:: Task brief ::
Transcribe every entry word for word.

Start of Block

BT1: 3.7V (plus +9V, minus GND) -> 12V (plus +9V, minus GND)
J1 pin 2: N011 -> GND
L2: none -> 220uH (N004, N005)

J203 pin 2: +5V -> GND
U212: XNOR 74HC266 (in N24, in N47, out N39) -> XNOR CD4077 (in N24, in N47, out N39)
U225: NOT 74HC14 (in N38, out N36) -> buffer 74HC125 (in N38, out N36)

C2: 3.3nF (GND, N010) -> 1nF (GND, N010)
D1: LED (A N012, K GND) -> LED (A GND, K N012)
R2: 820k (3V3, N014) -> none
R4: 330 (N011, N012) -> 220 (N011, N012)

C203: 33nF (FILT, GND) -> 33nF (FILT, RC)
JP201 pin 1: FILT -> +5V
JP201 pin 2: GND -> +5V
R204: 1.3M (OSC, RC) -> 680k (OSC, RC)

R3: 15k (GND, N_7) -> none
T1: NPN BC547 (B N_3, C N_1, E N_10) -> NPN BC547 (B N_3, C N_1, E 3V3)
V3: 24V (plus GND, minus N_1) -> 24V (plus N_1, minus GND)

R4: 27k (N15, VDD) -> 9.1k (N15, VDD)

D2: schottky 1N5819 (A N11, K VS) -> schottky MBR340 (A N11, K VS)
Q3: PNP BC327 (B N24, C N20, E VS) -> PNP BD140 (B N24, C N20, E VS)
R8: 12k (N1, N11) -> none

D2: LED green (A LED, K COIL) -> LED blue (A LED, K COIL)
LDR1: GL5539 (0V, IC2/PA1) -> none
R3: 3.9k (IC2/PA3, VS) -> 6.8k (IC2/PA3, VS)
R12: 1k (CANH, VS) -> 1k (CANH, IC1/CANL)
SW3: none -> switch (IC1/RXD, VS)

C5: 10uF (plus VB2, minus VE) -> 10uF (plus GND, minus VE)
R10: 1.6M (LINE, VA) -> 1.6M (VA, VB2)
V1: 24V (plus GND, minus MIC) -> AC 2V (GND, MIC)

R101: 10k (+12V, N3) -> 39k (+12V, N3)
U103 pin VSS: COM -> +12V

End of Block

:: Response ::
BT1: 3.7V (plus +9V, minus GND) -> 12V (plus +9V, minus GND)
J1 pin 2: N011 -> GND
L2: none -> 220uH (N004, N005)

J203 pin 2: +5V -> GND
U212: XNOR 74HC266 (in N24, in N47, out N39) -> XNOR CD4077 (in N24, in N47, out N39)
U225: NOT 74HC14 (in N38, out N36) -> buffer 74HC125 (in N38, out N36)

C2: 3.3nF (GND, N010) -> 1nF (GND, N010)
D1: LED (A N012, K GND) -> LED (A GND, K N012)
R2: 820k (3V3, N014) -> none
R4: 330 (N011, N012) -> 220 (N011, N012)

C203: 33nF (FILT, GND) -> 33nF (FILT, RC)
JP201 pin 1: FILT -> +5V
JP201 pin 2: GND -> +5V
R204: 1.3M (OSC, RC) -> 680k (OSC, RC)

R3: 15k (GND, N_7) -> none
T1: NPN BC547 (B N_3, C N_1, E N_10) -> NPN BC547 (B N_3, C N_1, E 3V3)
V3: 24V (plus GND, minus N_1) -> 24V (plus N_1, minus GND)

R4: 27k (N15, VDD) -> 9.1k (N15, VDD)

D2: schottky 1N5819 (A N11, K VS) -> schottky MBR340 (A N11, K VS)
Q3: PNP BC327 (B N24, C N20, E VS) -> PNP BD140 (B N24, C N20, E VS)
R8: 12k (N1, N11) -> none

D2: LED green (A LED, K COIL) -> LED blue (A LED, K COIL)
LDR1: GL5539 (0V, IC2/PA1) -> none
R3: 3.9k (IC2/PA3, VS) -> 6.8k (IC2/PA3, VS)
R12: 1k (CANH, VS) -> 1k (CANH, IC1/CANL)
SW3: none -> switch (IC1/RXD, VS)

C5: 10uF (plus VB2, minus VE) -> 10uF (plus GND, minus VE)
R10: 1.6M (LINE, VA) -> 1.6M (VA, VB2)
V1: 24V (plus GND, minus MIC) -> AC 2V (GND, MIC)

R101: 10k (+12V, N3) -> 39k (+12V, N3)
U103 pin VSS: COM -> +12V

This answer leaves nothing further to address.